What the task asks: In the rows below, replace every "brown" with "purple" and leave all other text unchanged. Leave the pictures out of your answer.

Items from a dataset
^^^^

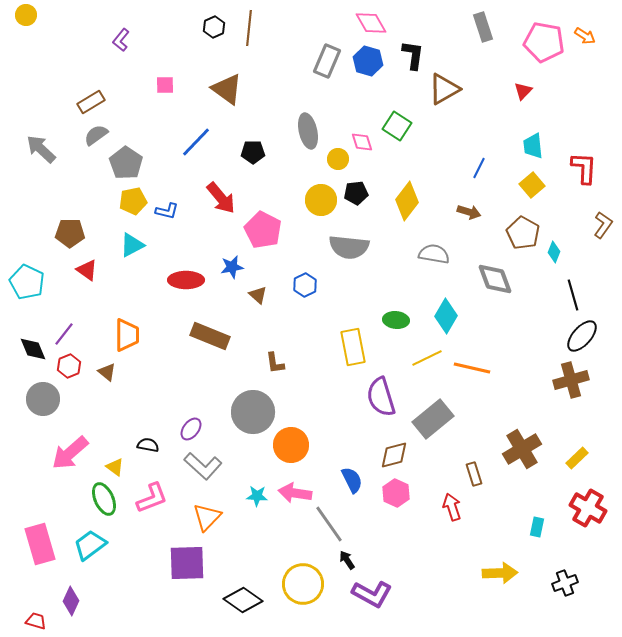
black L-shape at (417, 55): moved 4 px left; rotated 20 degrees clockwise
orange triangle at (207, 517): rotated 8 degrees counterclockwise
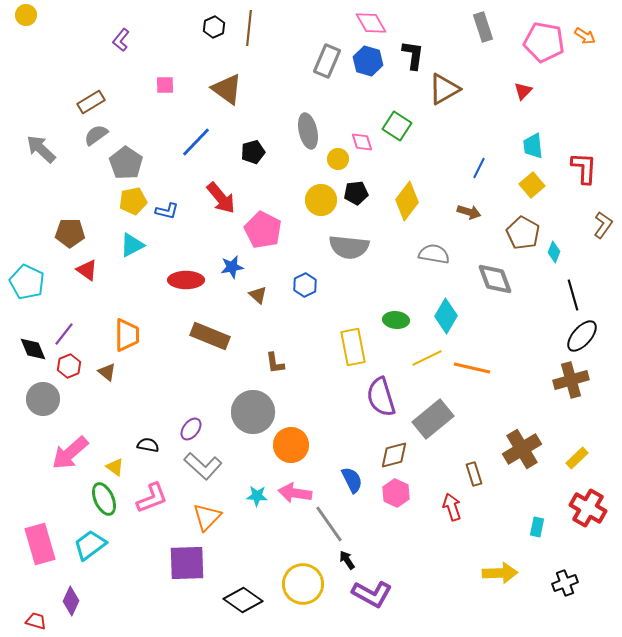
black pentagon at (253, 152): rotated 15 degrees counterclockwise
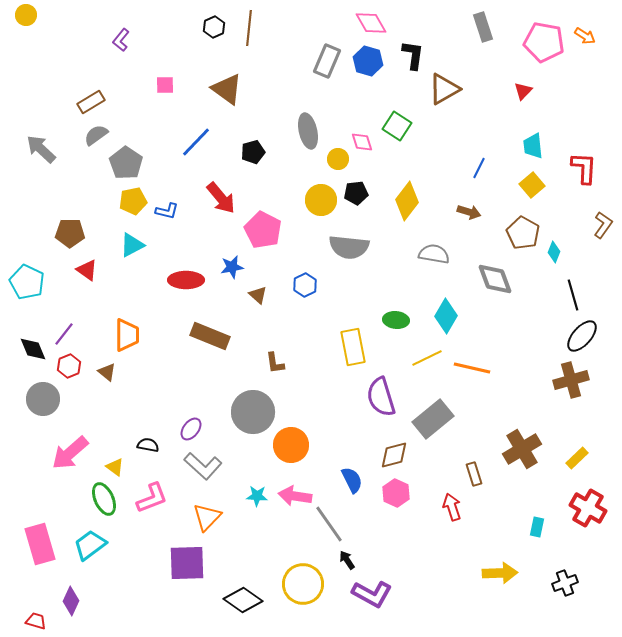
pink arrow at (295, 493): moved 3 px down
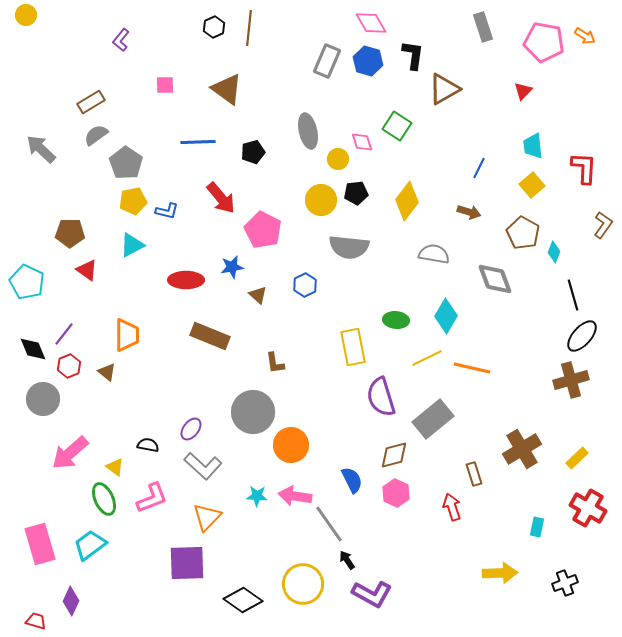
blue line at (196, 142): moved 2 px right; rotated 44 degrees clockwise
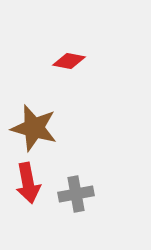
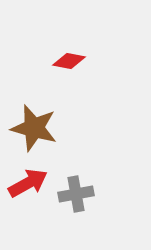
red arrow: rotated 108 degrees counterclockwise
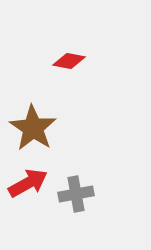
brown star: moved 1 px left; rotated 18 degrees clockwise
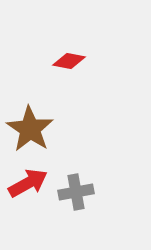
brown star: moved 3 px left, 1 px down
gray cross: moved 2 px up
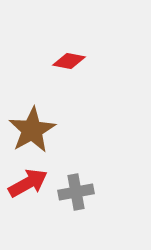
brown star: moved 2 px right, 1 px down; rotated 9 degrees clockwise
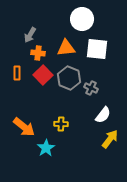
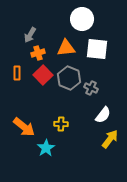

^^^^

Exercise response:
black L-shape at (417, 55): moved 4 px left; rotated 20 degrees clockwise
orange triangle at (207, 517): rotated 8 degrees counterclockwise
black pentagon at (253, 152): rotated 15 degrees counterclockwise
pink arrow at (295, 493): moved 3 px down
blue line at (196, 142): moved 2 px right; rotated 44 degrees clockwise
red arrow: rotated 108 degrees counterclockwise
purple star: moved 1 px left; rotated 18 degrees clockwise
purple star: moved 3 px left, 1 px down
gray cross: moved 2 px up
purple star: moved 2 px right, 1 px down; rotated 9 degrees clockwise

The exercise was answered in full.